▽

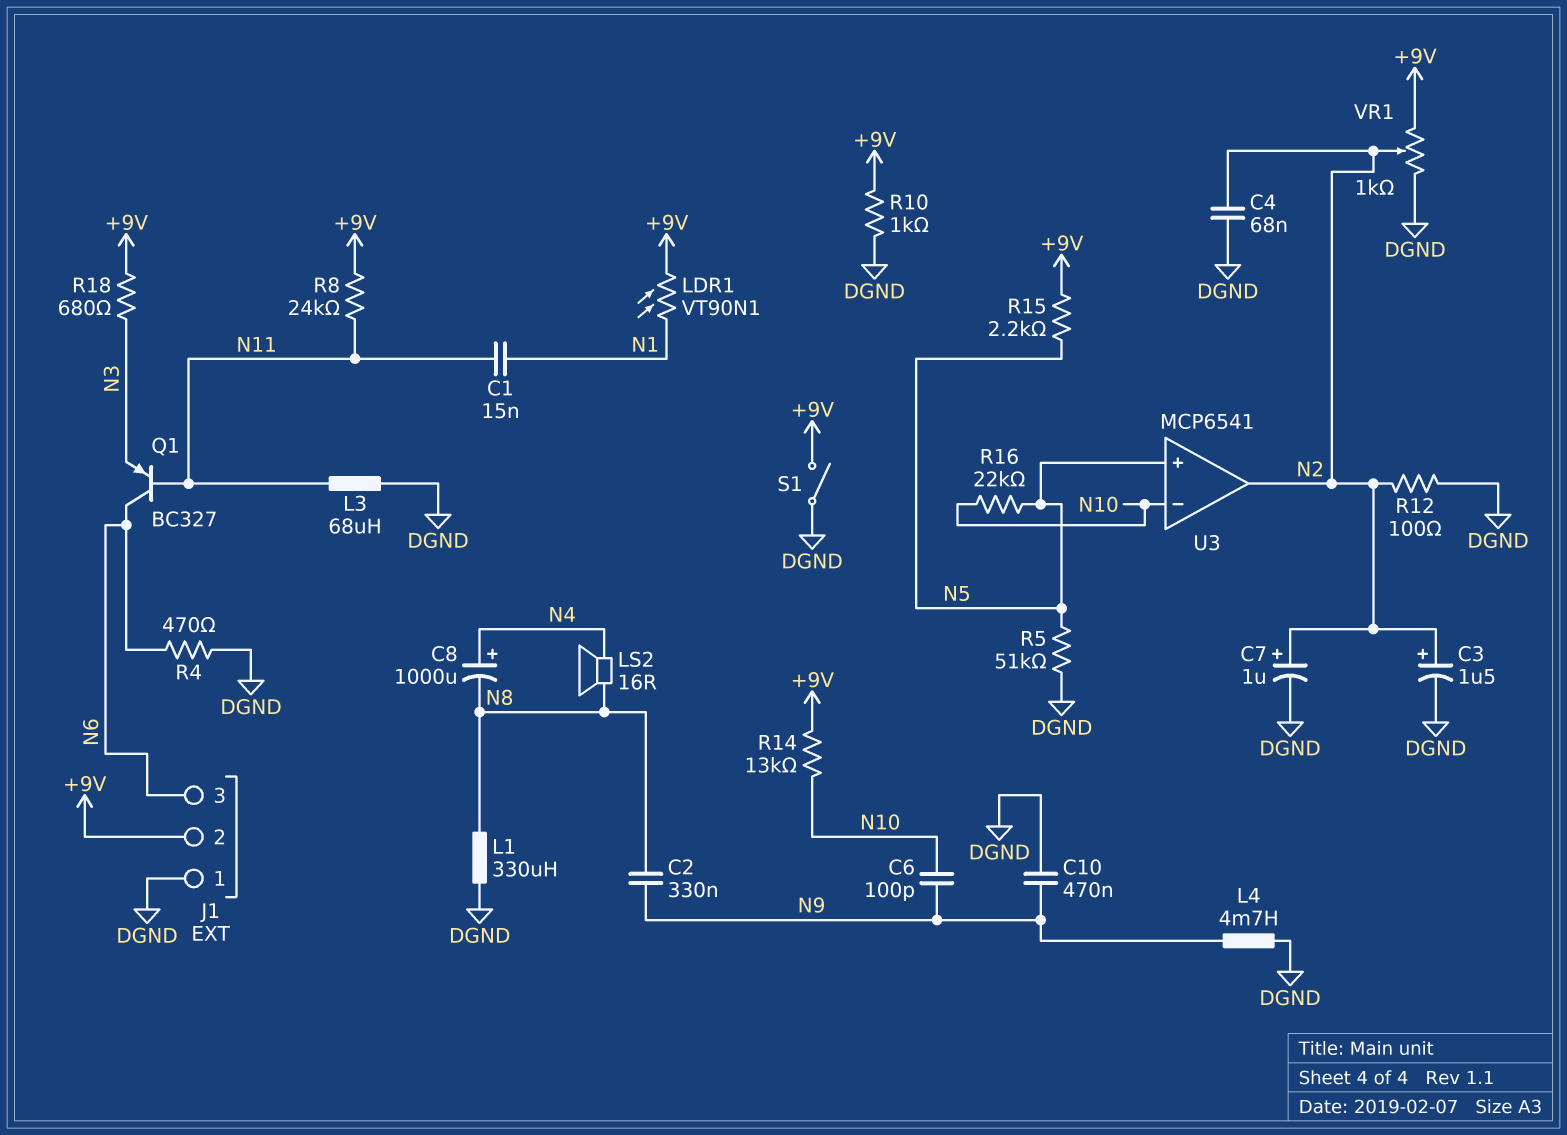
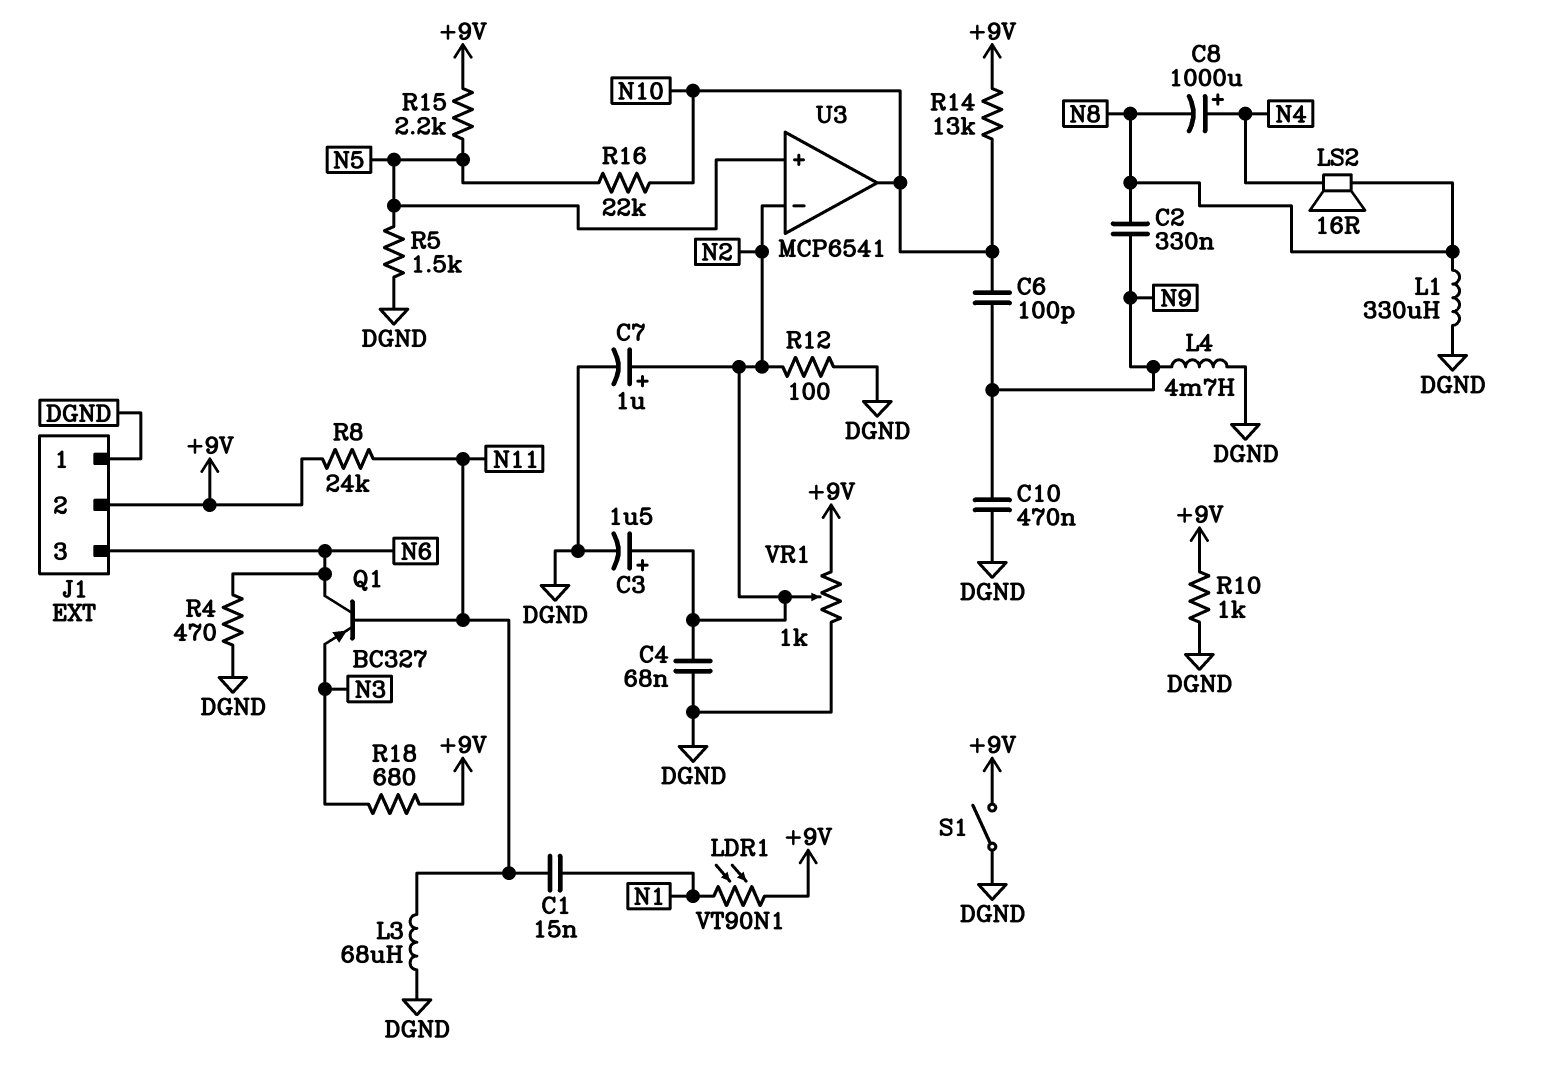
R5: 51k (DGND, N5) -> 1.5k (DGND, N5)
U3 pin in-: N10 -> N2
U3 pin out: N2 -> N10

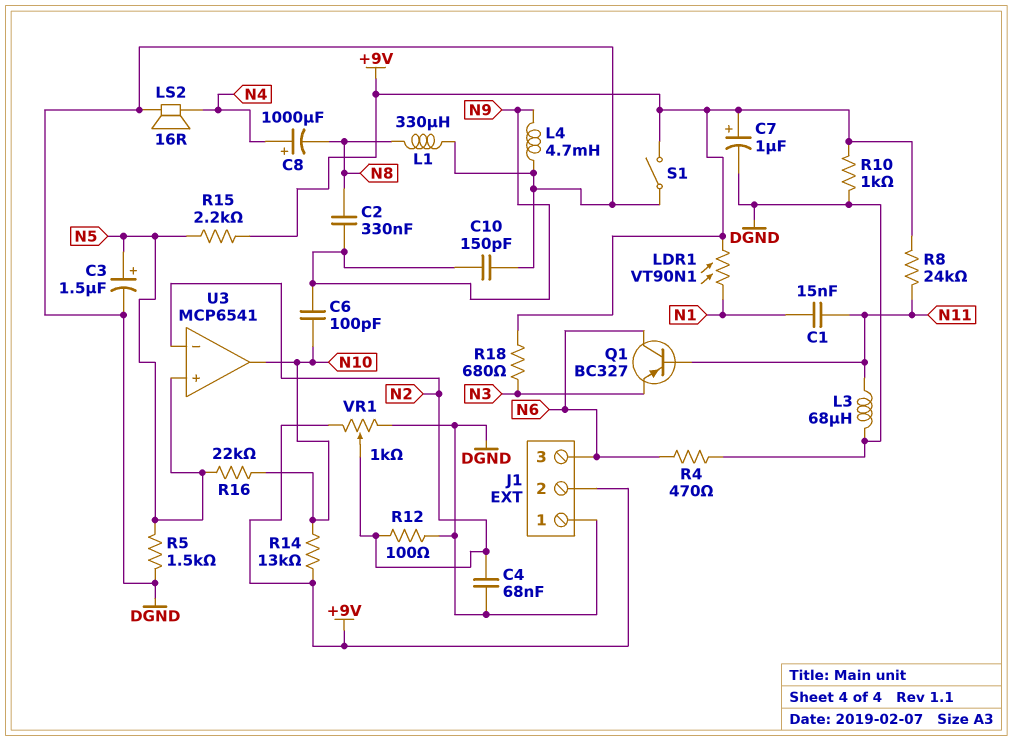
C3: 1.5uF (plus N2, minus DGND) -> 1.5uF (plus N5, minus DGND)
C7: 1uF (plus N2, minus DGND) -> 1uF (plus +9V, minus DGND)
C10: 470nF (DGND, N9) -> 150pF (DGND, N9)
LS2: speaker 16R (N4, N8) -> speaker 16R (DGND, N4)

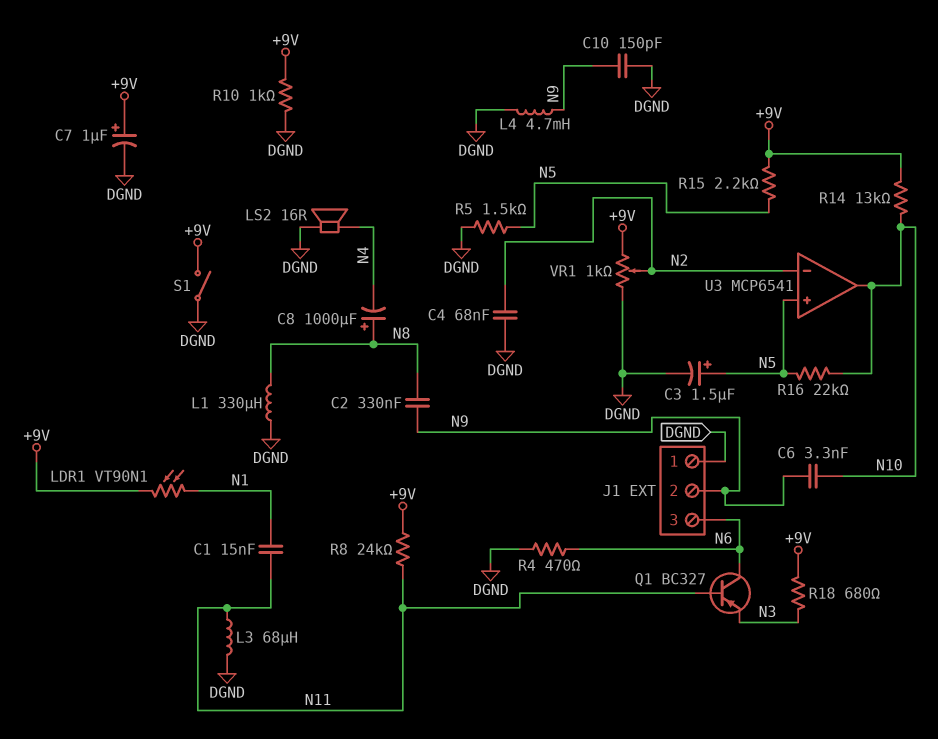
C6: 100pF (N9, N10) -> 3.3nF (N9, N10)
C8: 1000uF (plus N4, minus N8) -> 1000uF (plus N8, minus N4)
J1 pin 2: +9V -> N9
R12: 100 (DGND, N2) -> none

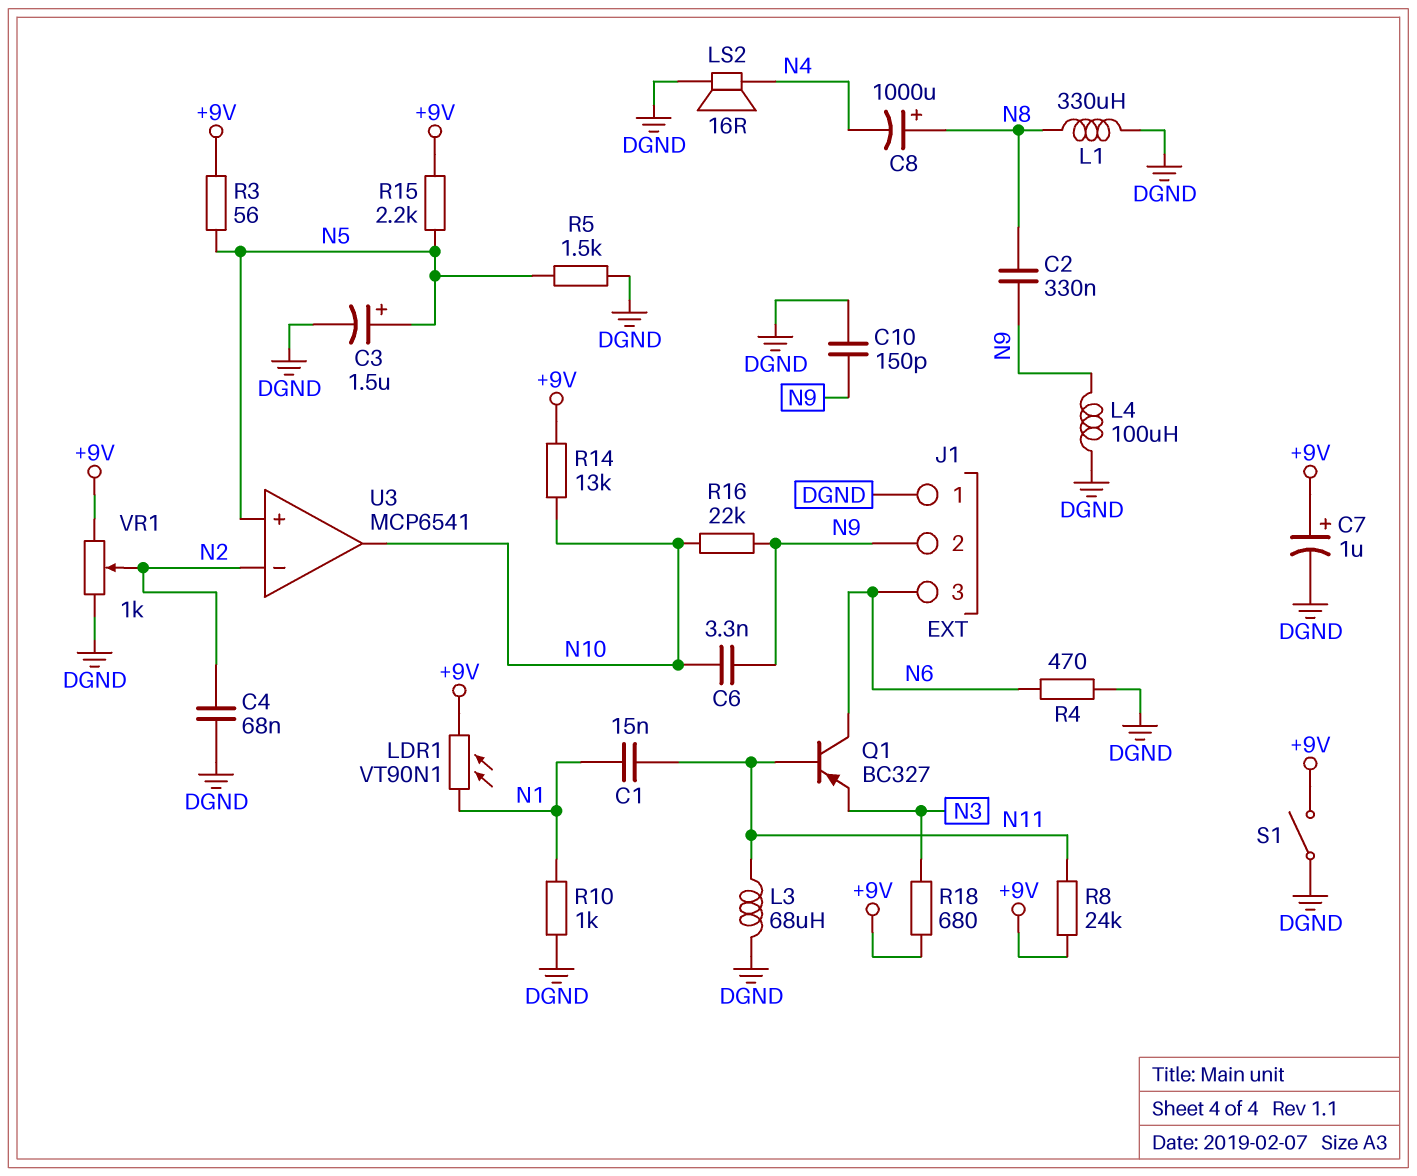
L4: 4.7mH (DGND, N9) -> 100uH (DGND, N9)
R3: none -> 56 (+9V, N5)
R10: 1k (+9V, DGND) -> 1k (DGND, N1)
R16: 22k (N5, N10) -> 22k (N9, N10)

△
▽

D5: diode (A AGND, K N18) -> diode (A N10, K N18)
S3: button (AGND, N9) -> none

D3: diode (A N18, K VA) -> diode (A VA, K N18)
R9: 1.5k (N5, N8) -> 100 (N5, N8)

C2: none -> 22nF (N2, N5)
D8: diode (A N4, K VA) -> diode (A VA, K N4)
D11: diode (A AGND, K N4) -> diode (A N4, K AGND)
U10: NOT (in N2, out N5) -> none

△

WHAT IS EXPECTED
Within the material above, only the stretch from the line holding "R5: 51k (DGND, N5) -> 1.5k (DGND, N5)" through the line holding "R16: 22k (N5, N10) -> 22k (N9, N10)" is to be restated exactly. Pictures are dropped.

SOLUTION FOR THIS TASK
R5: 51k (DGND, N5) -> 1.5k (DGND, N5)
U3 pin in-: N10 -> N2
U3 pin out: N2 -> N10

C3: 1.5uF (plus N2, minus DGND) -> 1.5uF (plus N5, minus DGND)
C7: 1uF (plus N2, minus DGND) -> 1uF (plus +9V, minus DGND)
C10: 470nF (DGND, N9) -> 150pF (DGND, N9)
LS2: speaker 16R (N4, N8) -> speaker 16R (DGND, N4)

C6: 100pF (N9, N10) -> 3.3nF (N9, N10)
C8: 1000uF (plus N4, minus N8) -> 1000uF (plus N8, minus N4)
J1 pin 2: +9V -> N9
R12: 100 (DGND, N2) -> none

L4: 4.7mH (DGND, N9) -> 100uH (DGND, N9)
R3: none -> 56 (+9V, N5)
R10: 1k (+9V, DGND) -> 1k (DGND, N1)
R16: 22k (N5, N10) -> 22k (N9, N10)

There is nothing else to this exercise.